__Required work__. Output each record exactly as given. Leave out every picture.

__Collected data__.
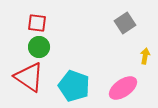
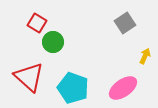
red square: rotated 24 degrees clockwise
green circle: moved 14 px right, 5 px up
yellow arrow: rotated 14 degrees clockwise
red triangle: rotated 8 degrees clockwise
cyan pentagon: moved 1 px left, 2 px down
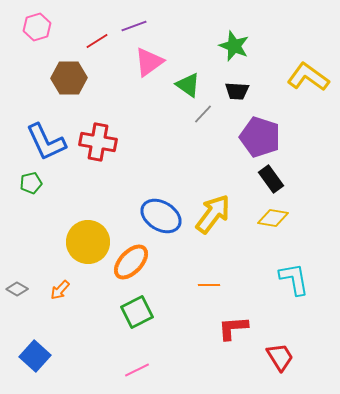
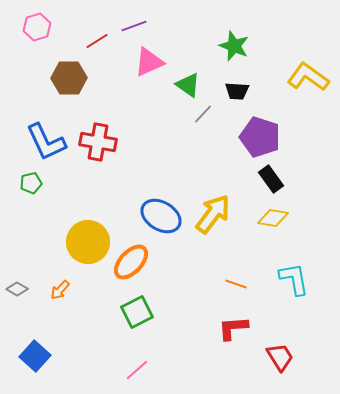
pink triangle: rotated 12 degrees clockwise
orange line: moved 27 px right, 1 px up; rotated 20 degrees clockwise
pink line: rotated 15 degrees counterclockwise
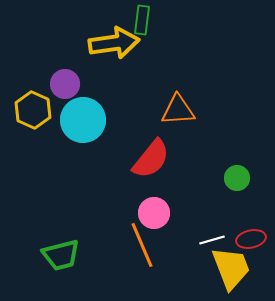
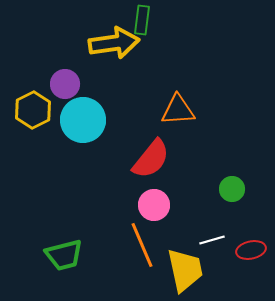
yellow hexagon: rotated 9 degrees clockwise
green circle: moved 5 px left, 11 px down
pink circle: moved 8 px up
red ellipse: moved 11 px down
green trapezoid: moved 3 px right
yellow trapezoid: moved 46 px left, 2 px down; rotated 9 degrees clockwise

__Solution to this exercise__.
red square: rotated 24 degrees clockwise
green circle: moved 14 px right, 5 px up
yellow arrow: rotated 14 degrees clockwise
red triangle: rotated 8 degrees clockwise
cyan pentagon: moved 1 px left, 2 px down
pink triangle: rotated 12 degrees clockwise
orange line: moved 27 px right, 1 px up; rotated 20 degrees clockwise
pink line: rotated 15 degrees counterclockwise
yellow hexagon: rotated 9 degrees clockwise
green circle: moved 5 px left, 11 px down
pink circle: moved 8 px up
red ellipse: moved 11 px down
green trapezoid: moved 3 px right
yellow trapezoid: moved 46 px left, 2 px down; rotated 9 degrees clockwise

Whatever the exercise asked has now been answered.